**Record extracts**
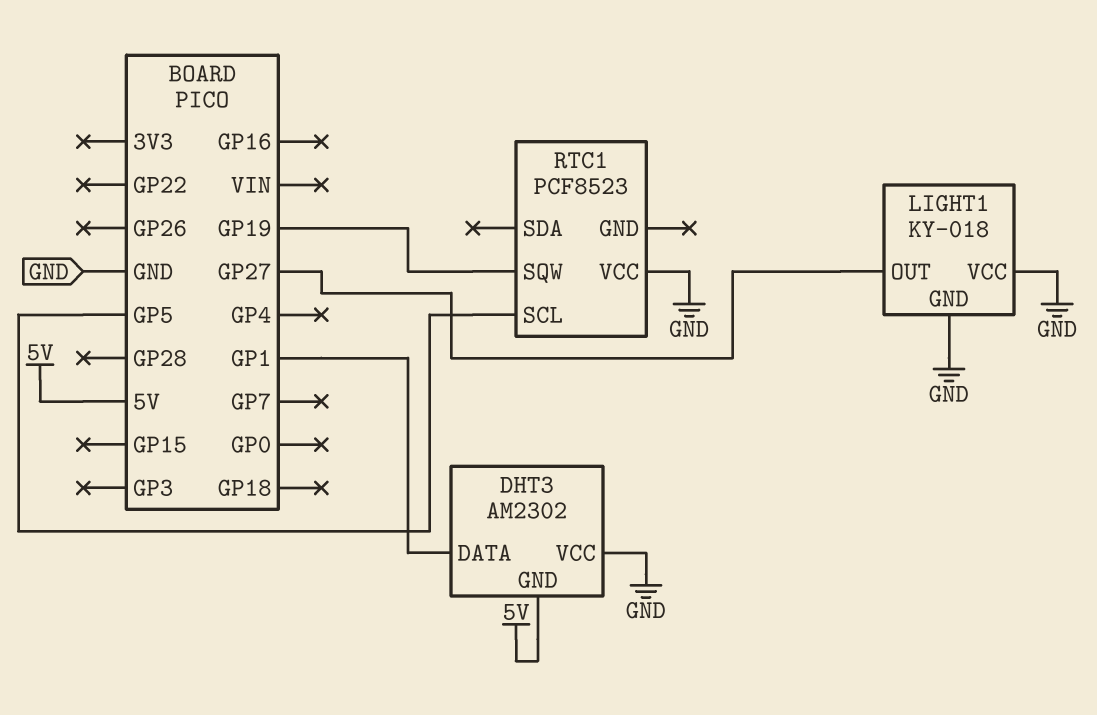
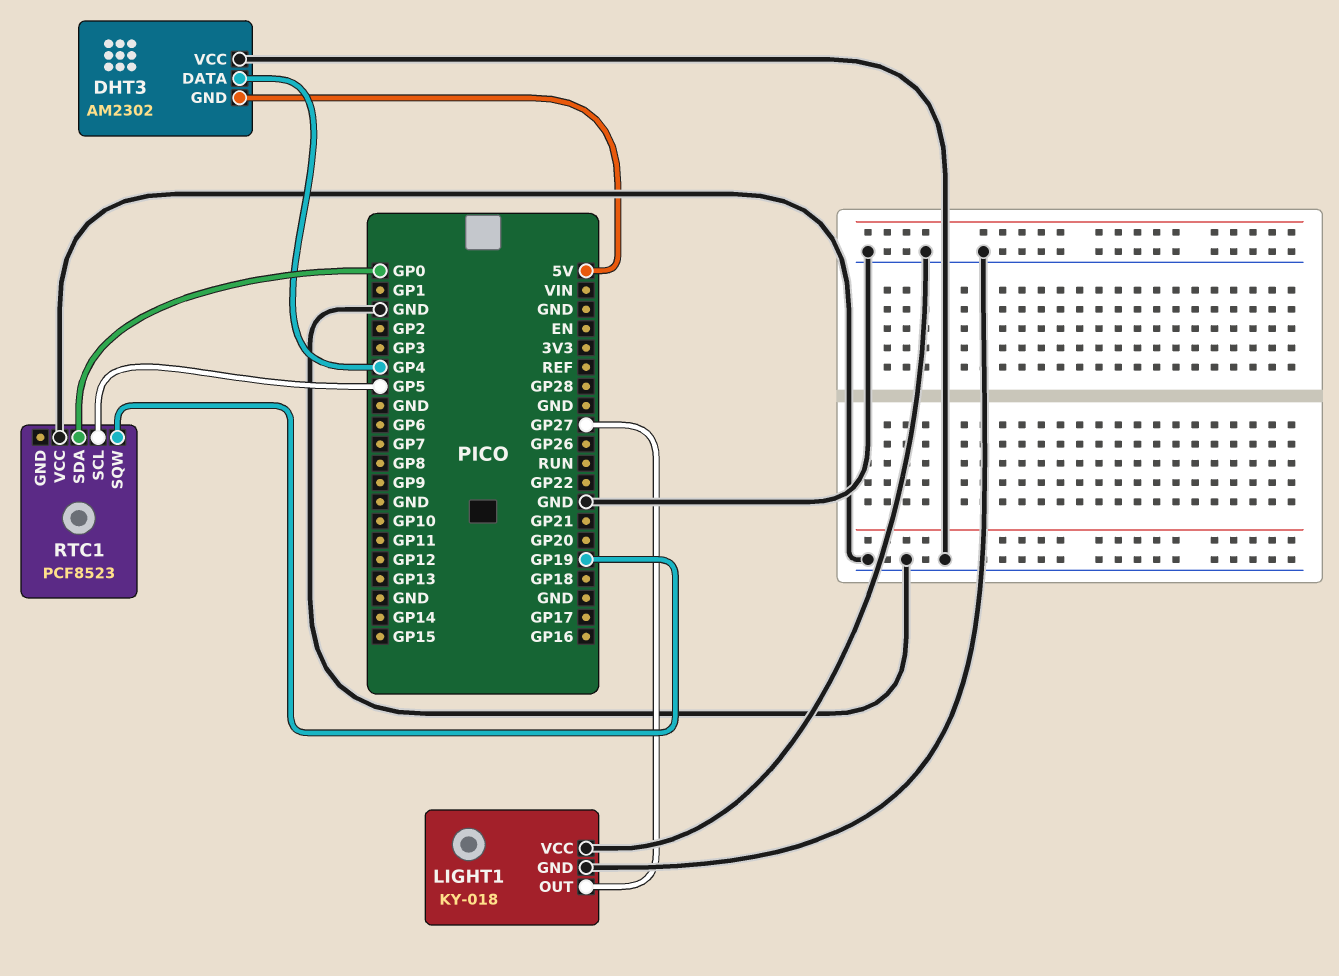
DHT3 pin DATA: GP1 -> GP4
RTC1 pin SDA: none -> GP0

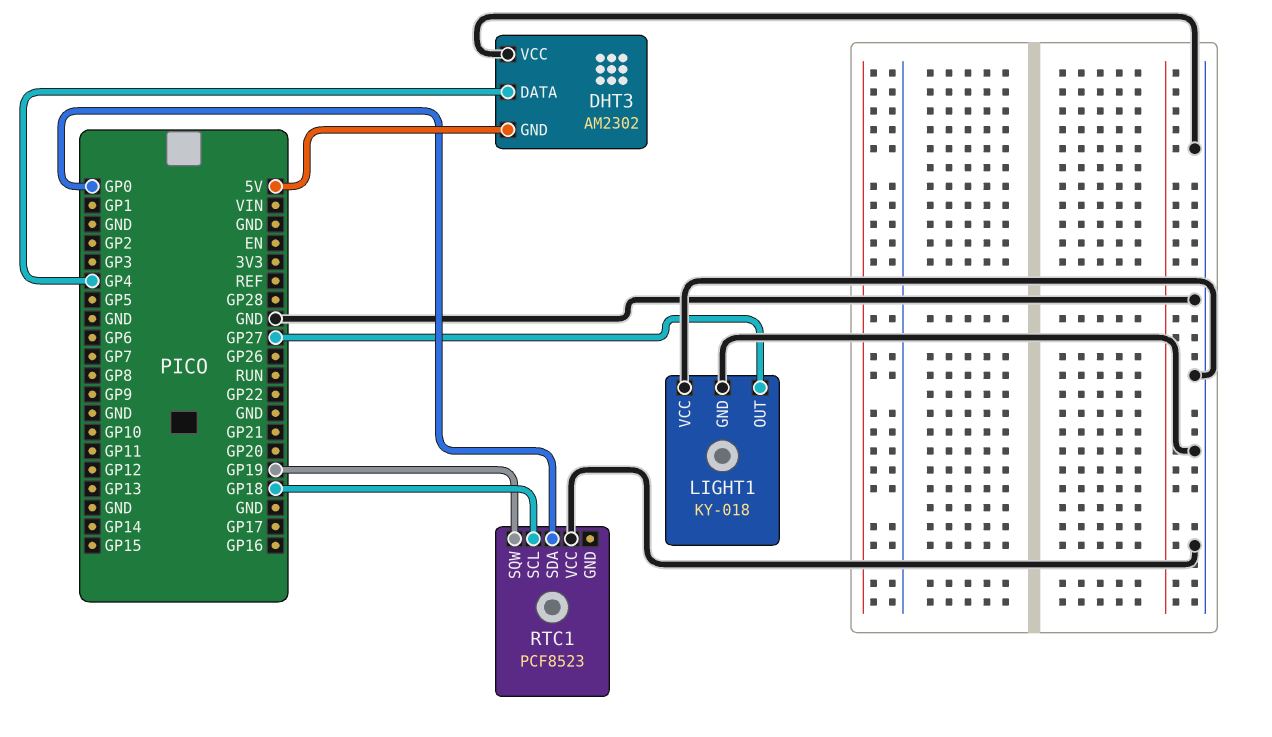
RTC1 pin SCL: GP5 -> GP18

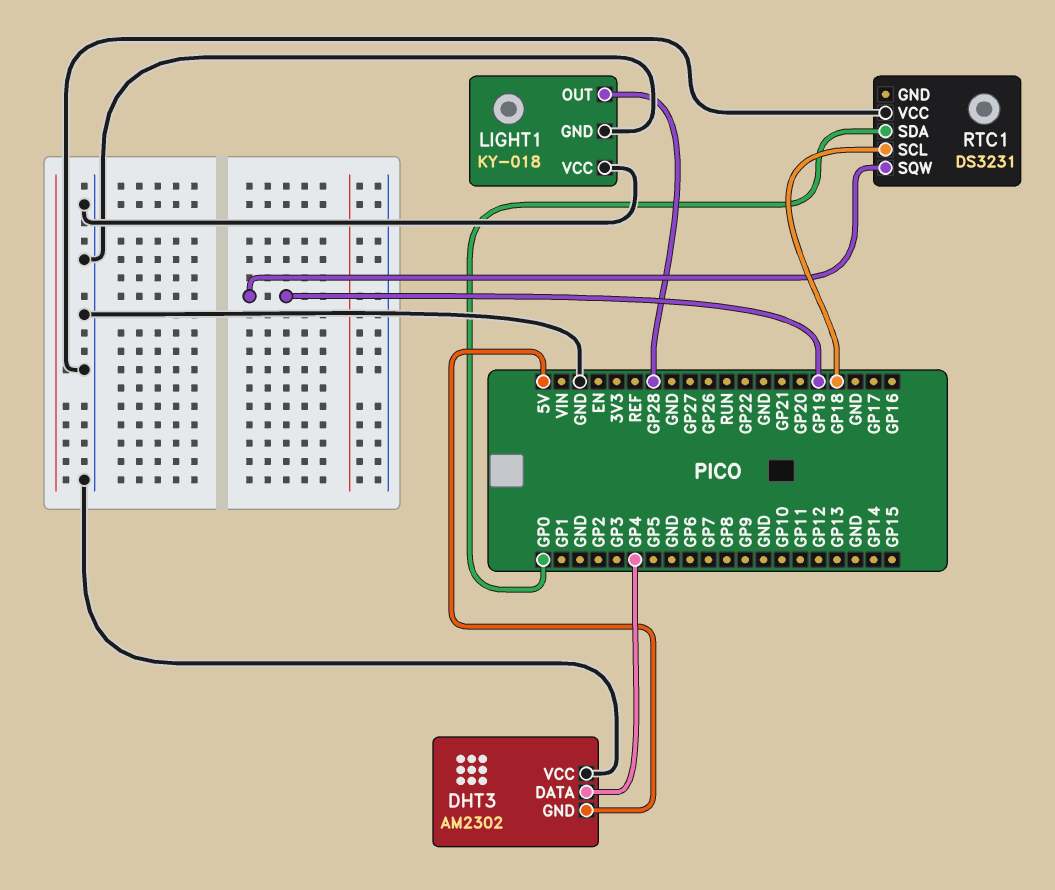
LIGHT1 pin OUT: GP27 -> GP28
RTC1: PCF8523 -> DS3231

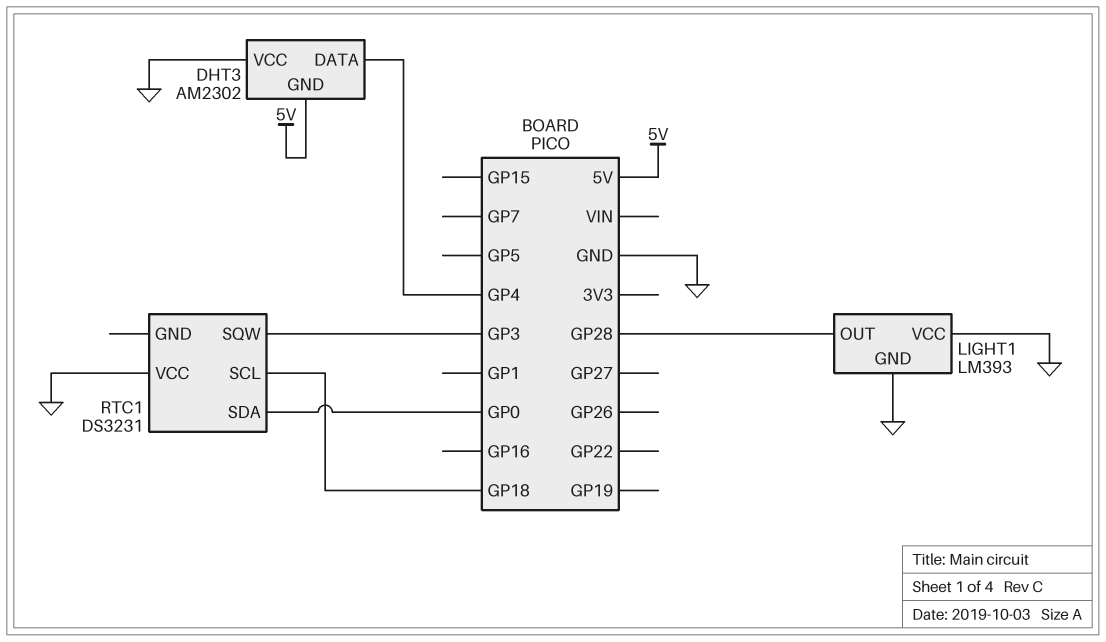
LIGHT1: KY-018 -> LM393
RTC1 pin SQW: GP19 -> GP3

**Task brief**
Print each line above exactly as it appears, excluding all images.

**Task solution**
DHT3 pin DATA: GP1 -> GP4
RTC1 pin SDA: none -> GP0

RTC1 pin SCL: GP5 -> GP18

LIGHT1 pin OUT: GP27 -> GP28
RTC1: PCF8523 -> DS3231

LIGHT1: KY-018 -> LM393
RTC1 pin SQW: GP19 -> GP3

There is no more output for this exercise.